Exercise details ▸
Set down each record below precisely, skipping the pictures.

BEGIN Data in this exercise

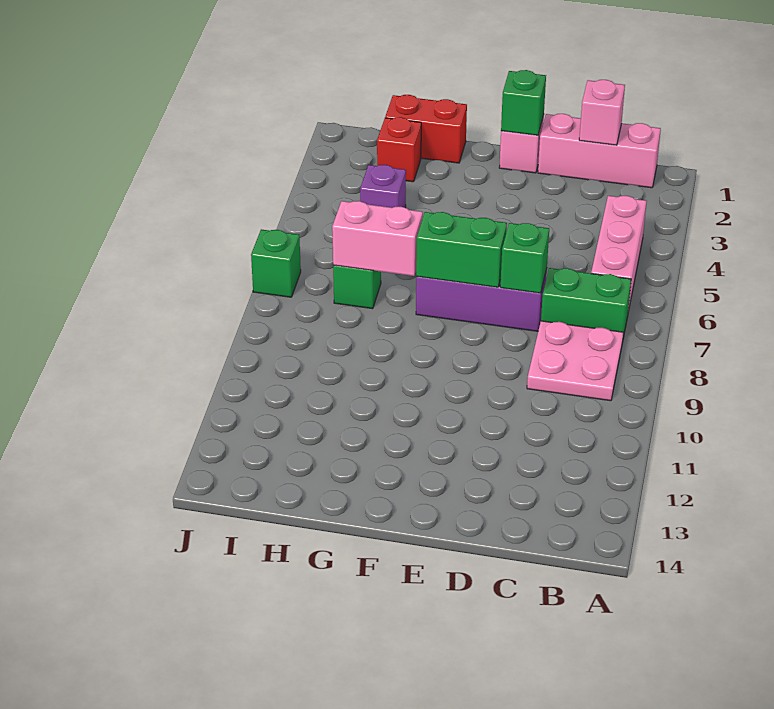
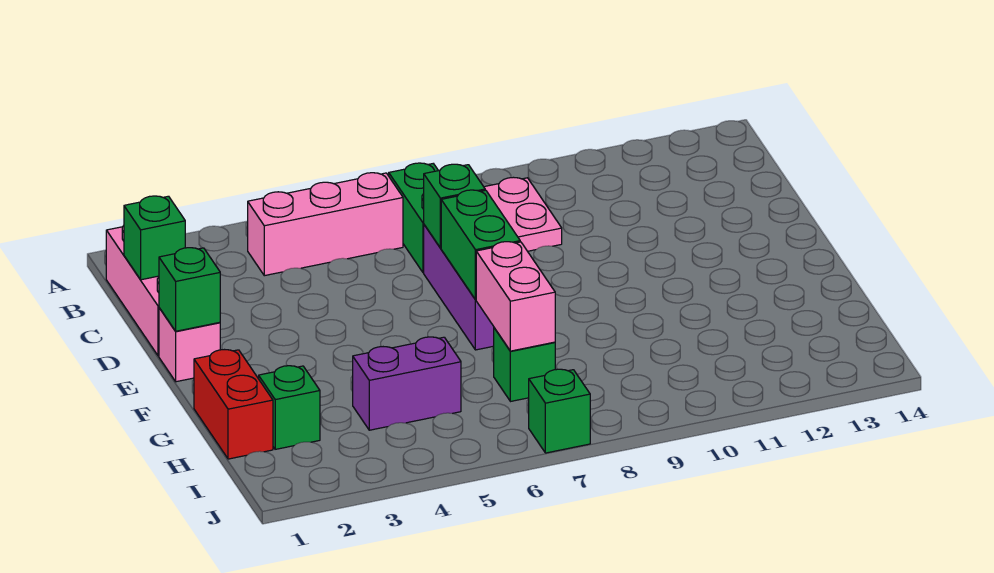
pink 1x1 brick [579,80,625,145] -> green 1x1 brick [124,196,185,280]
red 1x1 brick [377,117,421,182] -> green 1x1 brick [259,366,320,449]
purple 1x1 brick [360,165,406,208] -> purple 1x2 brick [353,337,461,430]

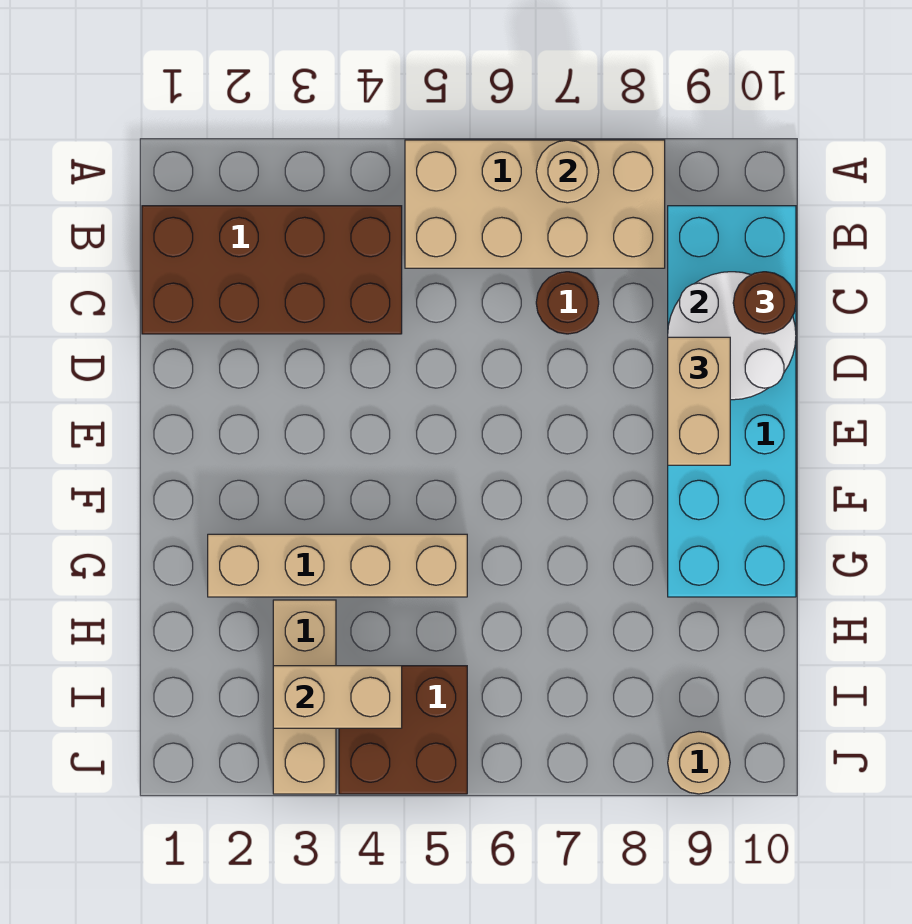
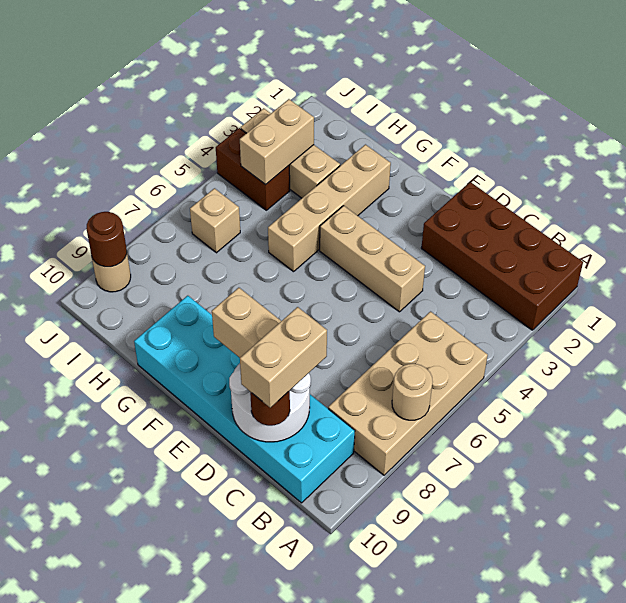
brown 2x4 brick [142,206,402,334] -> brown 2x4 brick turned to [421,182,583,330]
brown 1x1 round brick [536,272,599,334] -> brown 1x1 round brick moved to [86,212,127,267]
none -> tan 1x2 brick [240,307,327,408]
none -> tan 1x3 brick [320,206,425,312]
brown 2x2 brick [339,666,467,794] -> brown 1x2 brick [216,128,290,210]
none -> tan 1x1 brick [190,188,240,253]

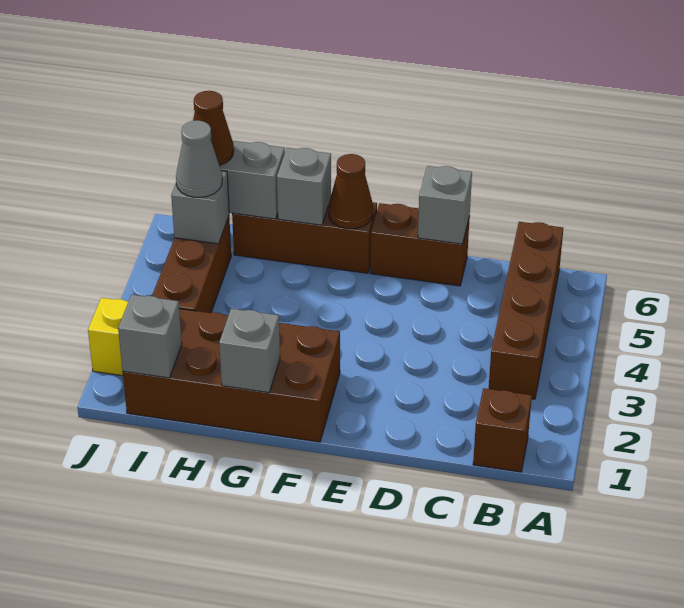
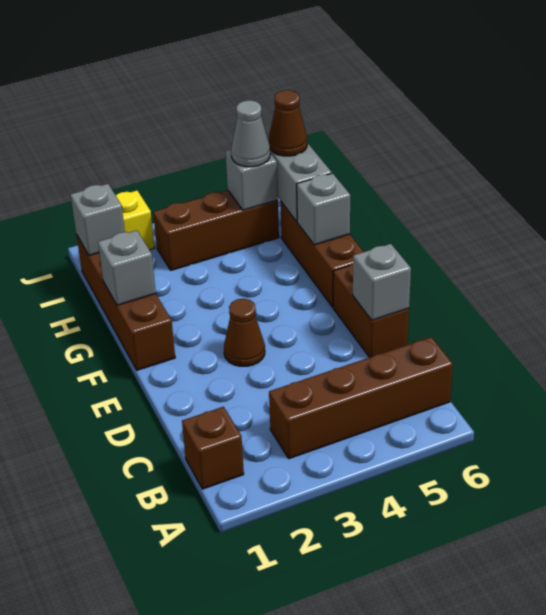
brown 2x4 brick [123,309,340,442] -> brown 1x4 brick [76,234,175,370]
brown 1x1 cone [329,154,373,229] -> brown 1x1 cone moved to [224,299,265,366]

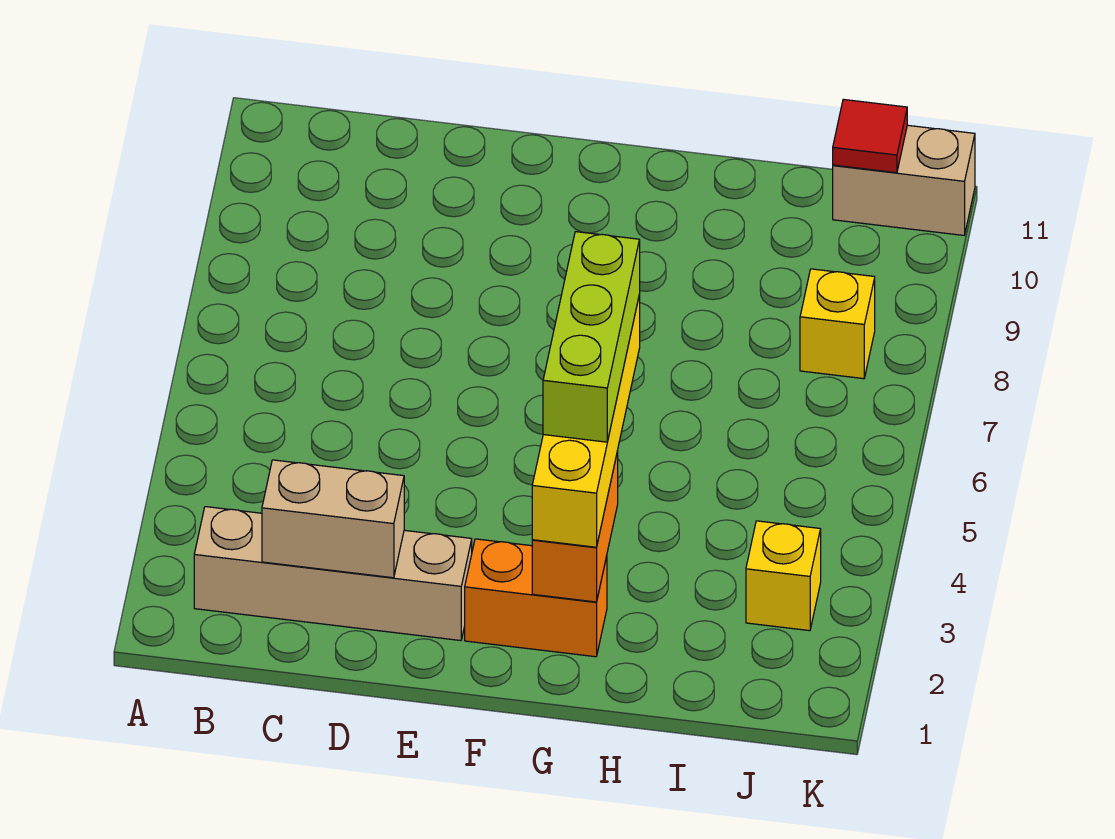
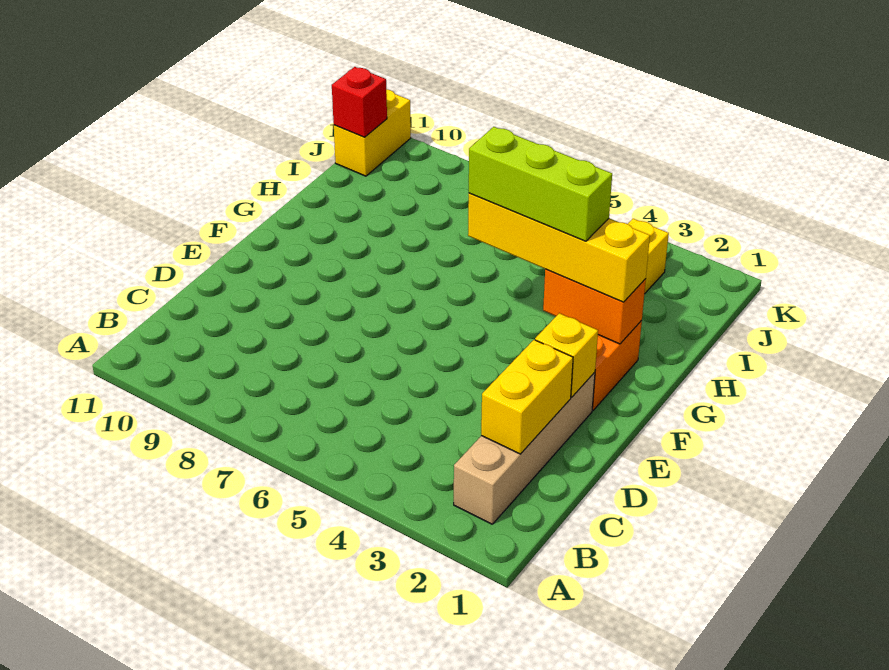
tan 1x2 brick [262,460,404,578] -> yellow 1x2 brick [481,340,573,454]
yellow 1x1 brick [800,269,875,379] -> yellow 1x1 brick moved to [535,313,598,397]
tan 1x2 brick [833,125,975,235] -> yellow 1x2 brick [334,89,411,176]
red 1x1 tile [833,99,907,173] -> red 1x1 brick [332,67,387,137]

END Data in this exercise

Finished exercise ▸
pink 1x1 brick [579,80,625,145] -> green 1x1 brick [124,196,185,280]
red 1x1 brick [377,117,421,182] -> green 1x1 brick [259,366,320,449]
purple 1x1 brick [360,165,406,208] -> purple 1x2 brick [353,337,461,430]

brown 2x4 brick [142,206,402,334] -> brown 2x4 brick turned to [421,182,583,330]
brown 1x1 round brick [536,272,599,334] -> brown 1x1 round brick moved to [86,212,127,267]
none -> tan 1x2 brick [240,307,327,408]
none -> tan 1x3 brick [320,206,425,312]
brown 2x2 brick [339,666,467,794] -> brown 1x2 brick [216,128,290,210]
none -> tan 1x1 brick [190,188,240,253]

brown 2x4 brick [123,309,340,442] -> brown 1x4 brick [76,234,175,370]
brown 1x1 cone [329,154,373,229] -> brown 1x1 cone moved to [224,299,265,366]

tan 1x2 brick [262,460,404,578] -> yellow 1x2 brick [481,340,573,454]
yellow 1x1 brick [800,269,875,379] -> yellow 1x1 brick moved to [535,313,598,397]
tan 1x2 brick [833,125,975,235] -> yellow 1x2 brick [334,89,411,176]
red 1x1 tile [833,99,907,173] -> red 1x1 brick [332,67,387,137]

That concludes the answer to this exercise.